-- Entries shown follows --
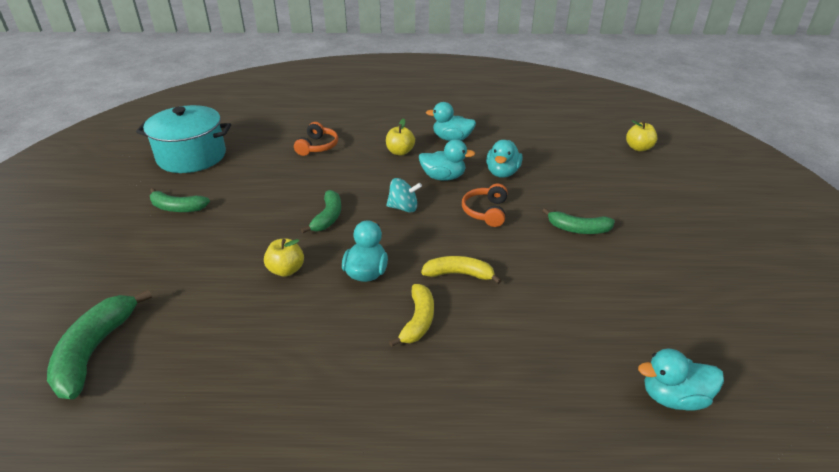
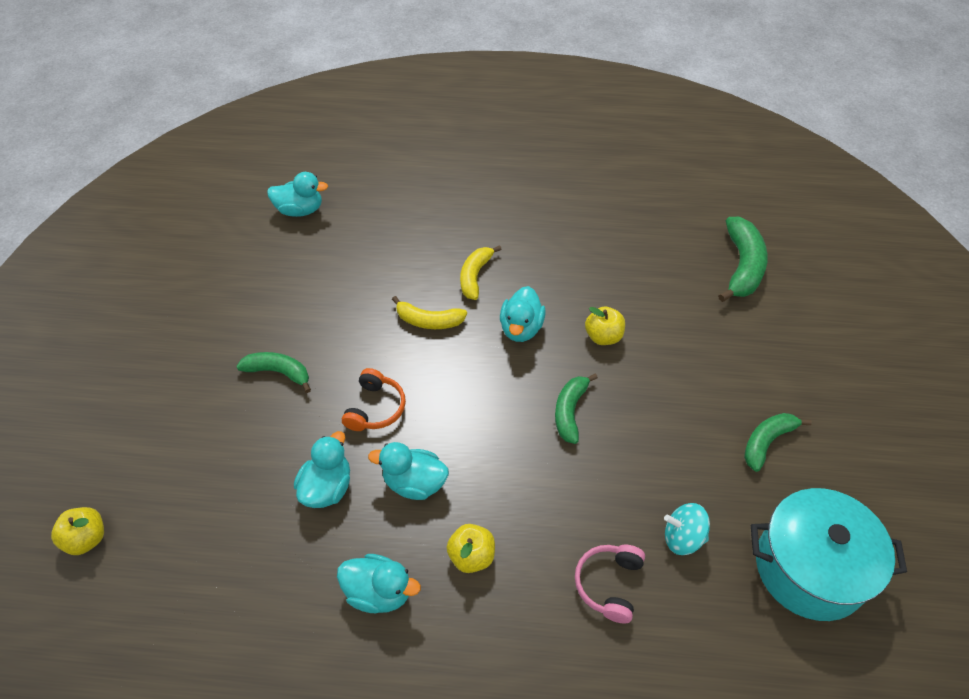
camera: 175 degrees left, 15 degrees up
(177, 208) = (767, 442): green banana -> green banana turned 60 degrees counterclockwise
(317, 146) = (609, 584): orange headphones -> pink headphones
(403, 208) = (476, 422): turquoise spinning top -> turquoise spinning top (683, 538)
-- Entries shown concluded --
-- Entries shown follows --
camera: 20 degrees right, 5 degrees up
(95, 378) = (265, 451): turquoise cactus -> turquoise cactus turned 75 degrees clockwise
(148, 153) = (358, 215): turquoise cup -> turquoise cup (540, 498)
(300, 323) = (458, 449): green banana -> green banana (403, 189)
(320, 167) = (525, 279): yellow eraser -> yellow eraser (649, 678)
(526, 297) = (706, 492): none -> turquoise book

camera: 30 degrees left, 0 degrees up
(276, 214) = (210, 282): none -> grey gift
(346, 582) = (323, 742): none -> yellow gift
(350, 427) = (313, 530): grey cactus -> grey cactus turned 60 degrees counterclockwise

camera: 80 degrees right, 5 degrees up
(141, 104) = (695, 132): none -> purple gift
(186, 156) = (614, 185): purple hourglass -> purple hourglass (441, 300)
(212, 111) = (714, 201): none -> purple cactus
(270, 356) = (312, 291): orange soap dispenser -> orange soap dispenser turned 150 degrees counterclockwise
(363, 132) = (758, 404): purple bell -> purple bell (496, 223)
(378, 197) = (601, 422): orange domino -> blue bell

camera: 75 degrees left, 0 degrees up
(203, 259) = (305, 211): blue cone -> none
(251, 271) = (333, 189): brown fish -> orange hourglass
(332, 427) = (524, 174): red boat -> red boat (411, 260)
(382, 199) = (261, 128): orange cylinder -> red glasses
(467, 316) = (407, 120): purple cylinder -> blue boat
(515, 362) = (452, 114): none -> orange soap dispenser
-- Entries shown concluded --
Task description |
Within the material above, extract exactly the lines that start at the line containing "camera: 175 degrees left, 15 degrees up" and stop after the line containing "(403, 208) = (476, 422): turquoise", and only those.

Written answer |
camera: 175 degrees left, 15 degrees up
(177, 208) = (767, 442): green banana -> green banana turned 60 degrees counterclockwise
(317, 146) = (609, 584): orange headphones -> pink headphones
(403, 208) = (476, 422): turquoise spinning top -> turquoise spinning top (683, 538)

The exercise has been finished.